• TASK DESCRIPTION: Return all the entries word for word, minus the pictures.

INFORMATION SUPPLIED below:

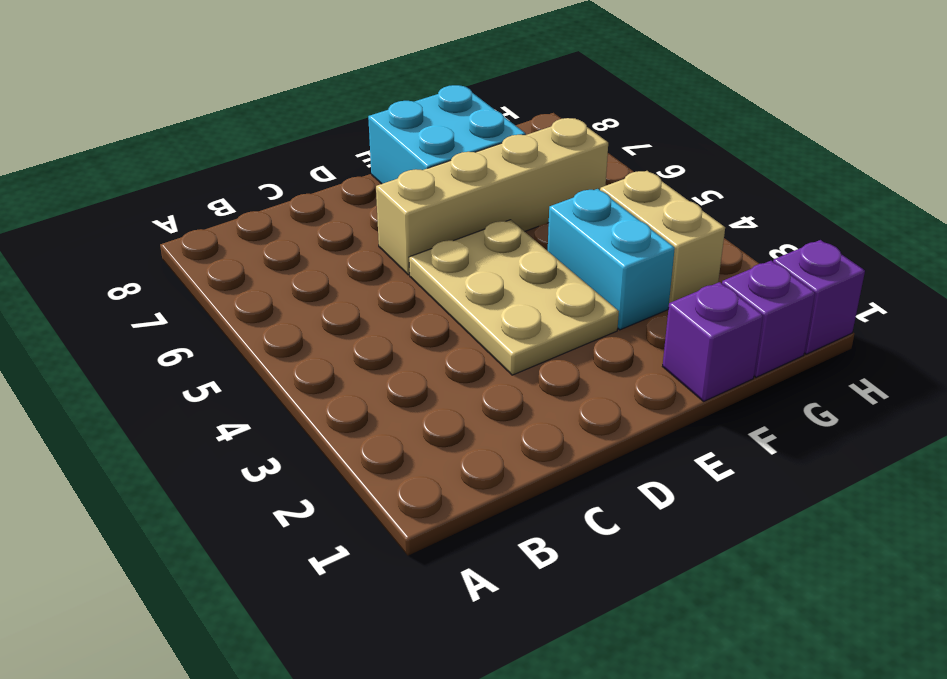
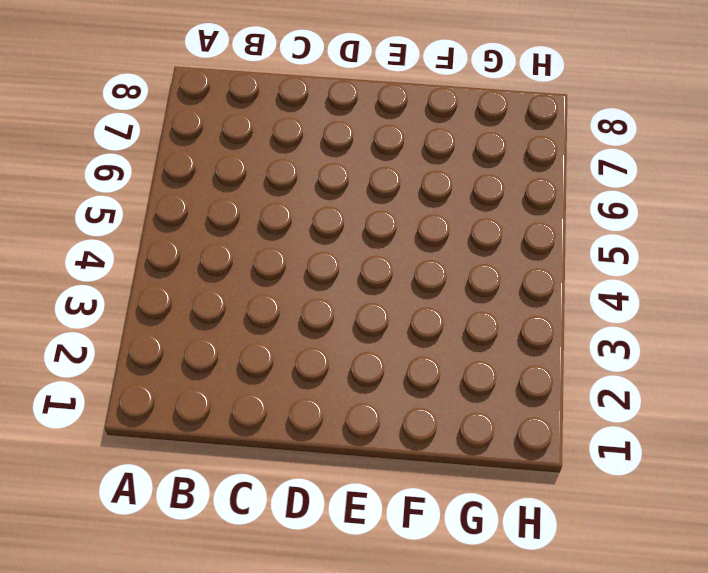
none -> tan plate D3:E5 level 1
none -> tan brick D6:G6 level 1

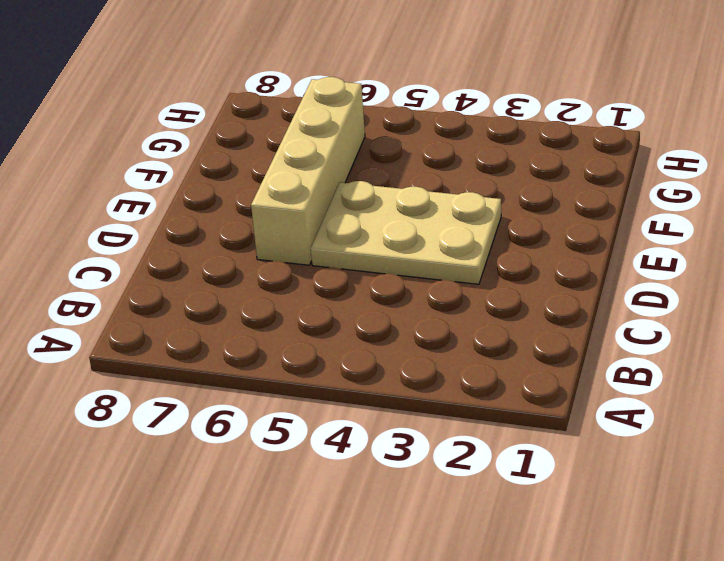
none -> cyan brick E7:F8 level 1
none -> purple brick F1 level 1

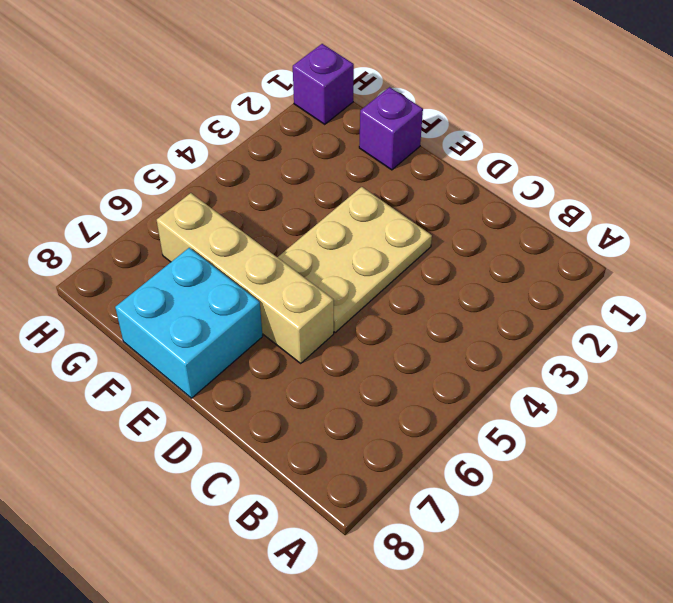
none -> cyan brick F3:F4 level 1
none -> purple brick G1 level 1

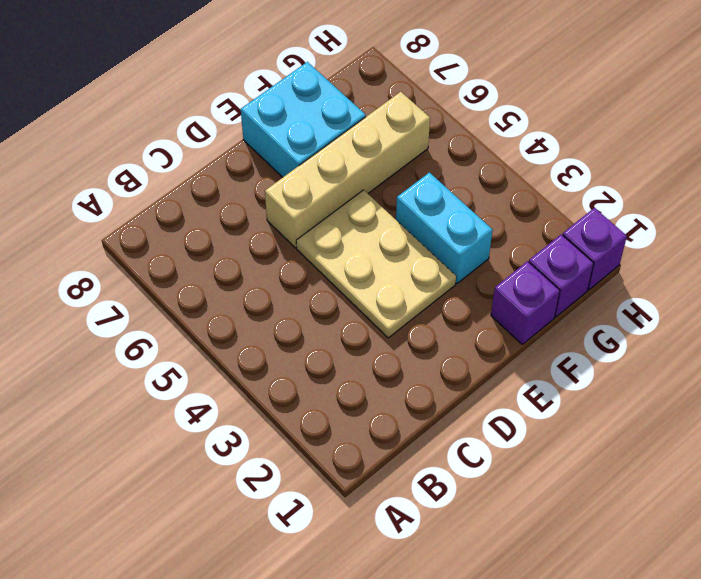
none -> tan brick G3:G4 level 1

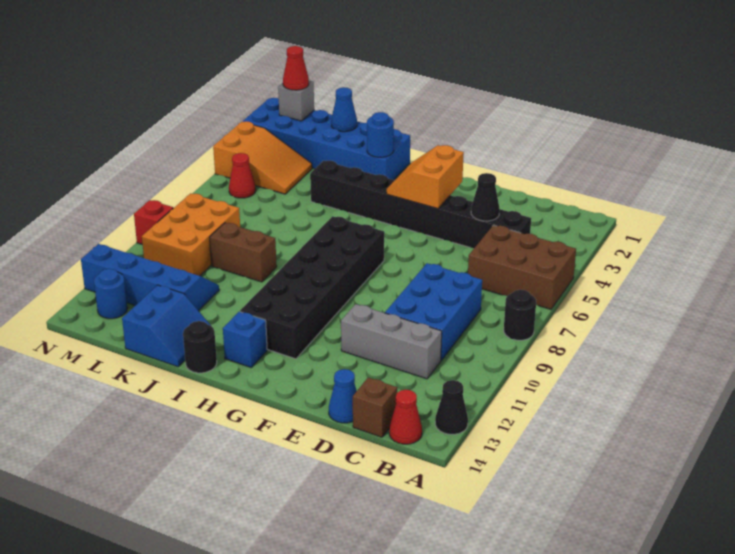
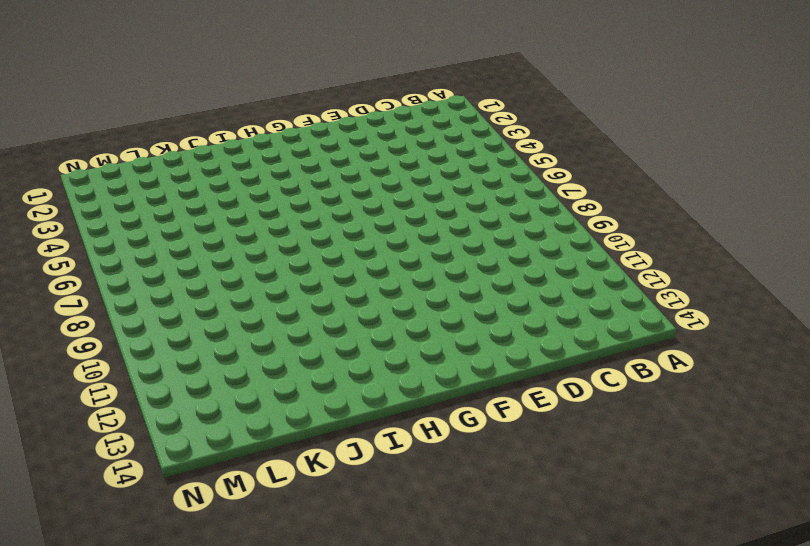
none -> brown brick A5:C6 level 1
none -> black round brick A8 level 1
none -> black cone A13 level 1

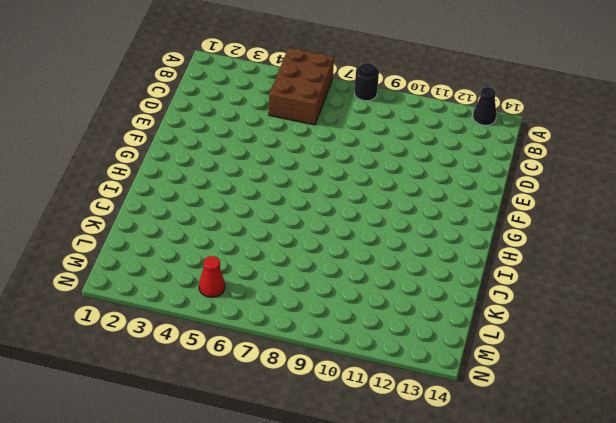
none -> red cone B14 level 1
none -> black brick C4:J4 level 1
none -> blue brick C8:D10 level 1

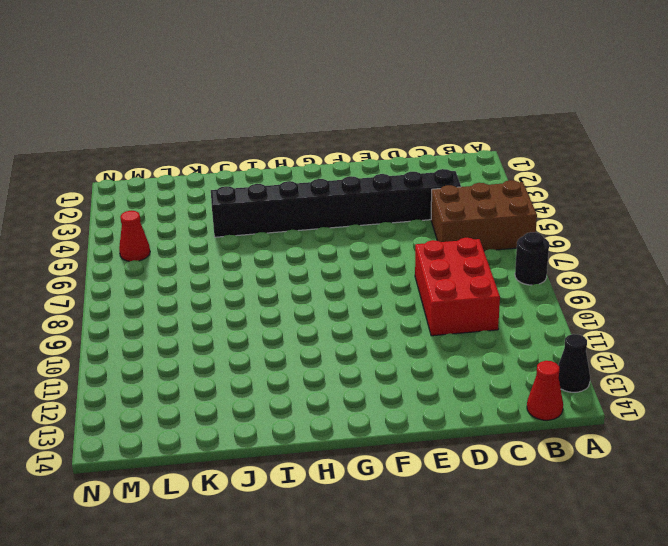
red brick C8:D10 level 1 -> blue brick C8:D10 level 1
none -> grey brick C11:E11 level 1
none -> brown brick C14 level 1
none -> blue cone D14 level 1

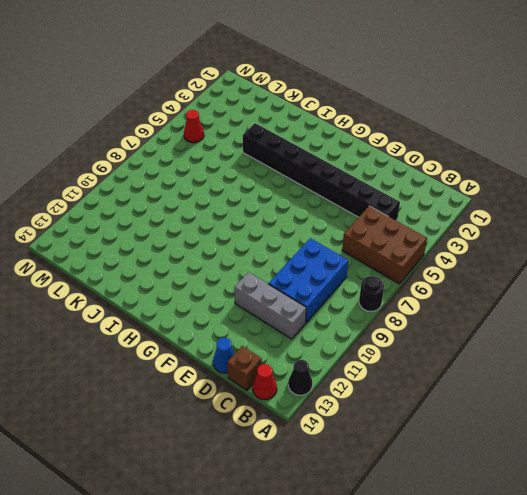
none -> black brick G7:H12 level 1
none -> blue brick H13 level 1
none -> blue brick I1:N2 level 1

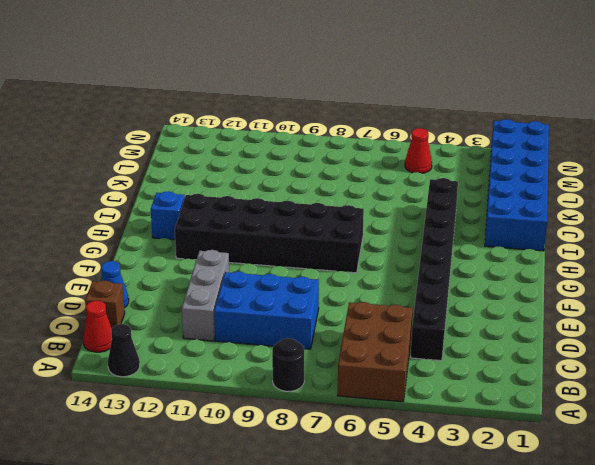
none -> black round brick I14 level 1
none -> brown brick J9:K9 level 1
none -> blue slope J13:K14 level 1 top K

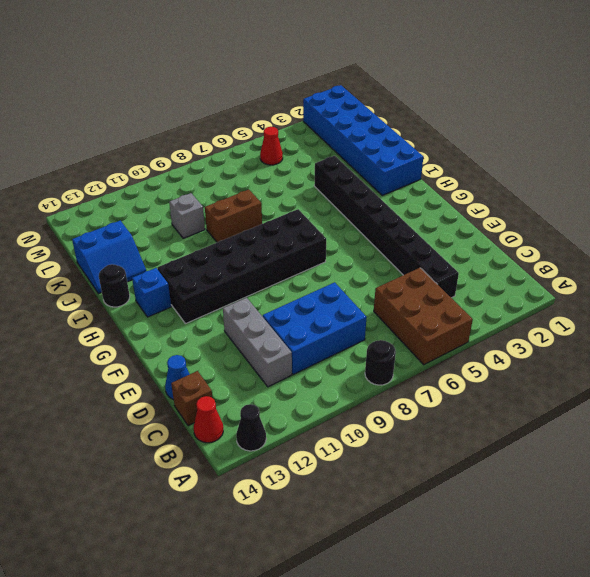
brown brick J8:J9 level 1 -> brown brick J9:K9 level 1
grey brick K10 level 1 -> grey brick M1 level 2
none -> blue slope K11:N12 level 1 top 12
none -> orange slope L3:N4 level 1 top N
none -> orange brick L8:M10 level 1

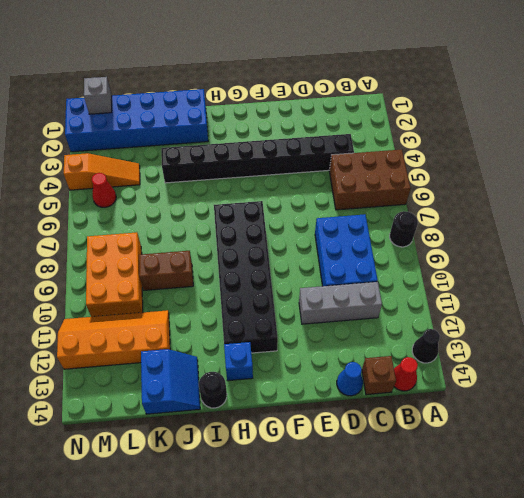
orange slope K11:N12 level 1 top 12 -> blue slope K11:N12 level 1 top 12
orange slope L4:N4 level 1 top N -> orange slope L3:N4 level 1 top N
none -> blue round brick M13 level 1
none -> red brick N9 level 1
none -> black cone D4 level 2

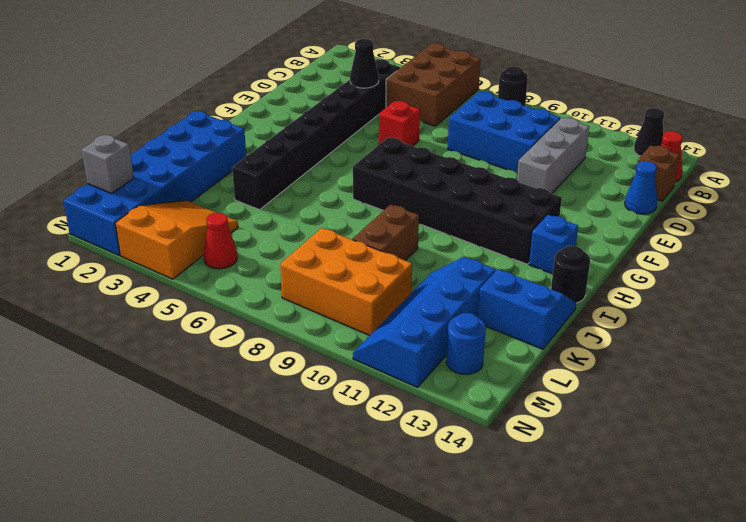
red brick E6 level 1 -> red brick N9 level 1
none -> orange slope F3:G4 level 2 top F
none -> blue round brick I2 level 2
none -> blue cone K1 level 2

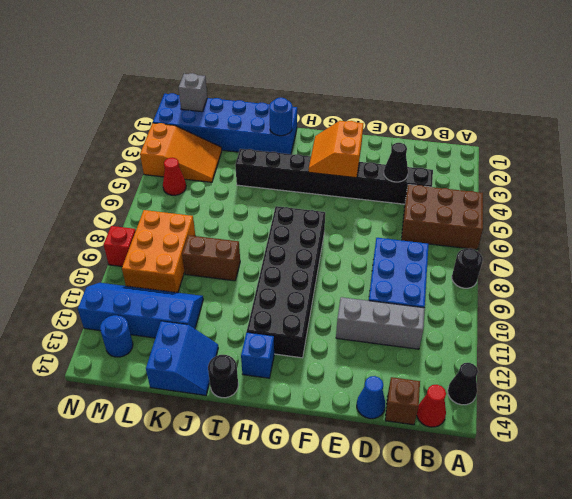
none -> blue cone K1 level 2
none -> red cone M1 level 3

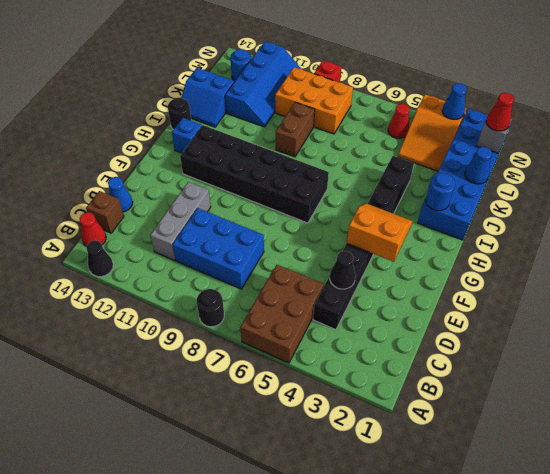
blue cone N3 level 2 -> none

End of INFORMATION SUPPLIED.

• EXPECTED ANSWER:
none -> tan plate D3:E5 level 1
none -> tan brick D6:G6 level 1

none -> cyan brick E7:F8 level 1
none -> purple brick F1 level 1

none -> cyan brick F3:F4 level 1
none -> purple brick G1 level 1

none -> tan brick G3:G4 level 1

none -> brown brick A5:C6 level 1
none -> black round brick A8 level 1
none -> black cone A13 level 1

none -> red cone B14 level 1
none -> black brick C4:J4 level 1
none -> blue brick C8:D10 level 1

red brick C8:D10 level 1 -> blue brick C8:D10 level 1
none -> grey brick C11:E11 level 1
none -> brown brick C14 level 1
none -> blue cone D14 level 1

none -> black brick G7:H12 level 1
none -> blue brick H13 level 1
none -> blue brick I1:N2 level 1

none -> black round brick I14 level 1
none -> brown brick J9:K9 level 1
none -> blue slope J13:K14 level 1 top K

brown brick J8:J9 level 1 -> brown brick J9:K9 level 1
grey brick K10 level 1 -> grey brick M1 level 2
none -> blue slope K11:N12 level 1 top 12
none -> orange slope L3:N4 level 1 top N
none -> orange brick L8:M10 level 1

orange slope K11:N12 level 1 top 12 -> blue slope K11:N12 level 1 top 12
orange slope L4:N4 level 1 top N -> orange slope L3:N4 level 1 top N
none -> blue round brick M13 level 1
none -> red brick N9 level 1
none -> black cone D4 level 2

red brick E6 level 1 -> red brick N9 level 1
none -> orange slope F3:G4 level 2 top F
none -> blue round brick I2 level 2
none -> blue cone K1 level 2

none -> blue cone K1 level 2
none -> red cone M1 level 3

blue cone N3 level 2 -> none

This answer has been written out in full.